[Records for processing]

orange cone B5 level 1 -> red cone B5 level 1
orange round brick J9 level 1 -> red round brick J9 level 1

[/Records for processing]
[Records for processing]

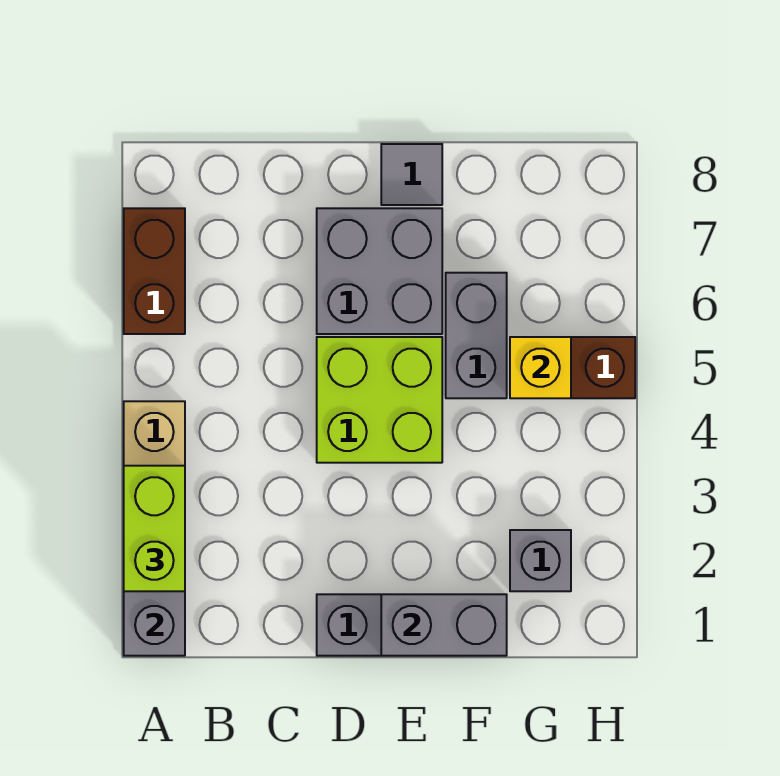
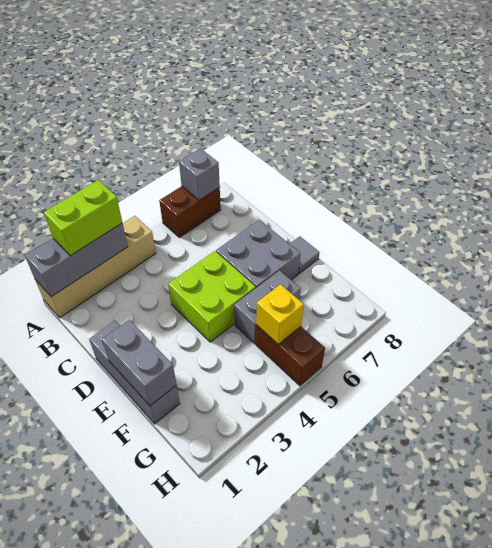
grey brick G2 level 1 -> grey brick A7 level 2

[/Records for processing]

### Exercise:
In the records above, the line with "orange cone B5 level 1 -> red cone B5 level 1" marks the start and the line with "orange round brick" marks the end; copy that stretch exactly, both lines included, and nothing else.

### Result for this exercise:
orange cone B5 level 1 -> red cone B5 level 1
orange round brick J9 level 1 -> red round brick J9 level 1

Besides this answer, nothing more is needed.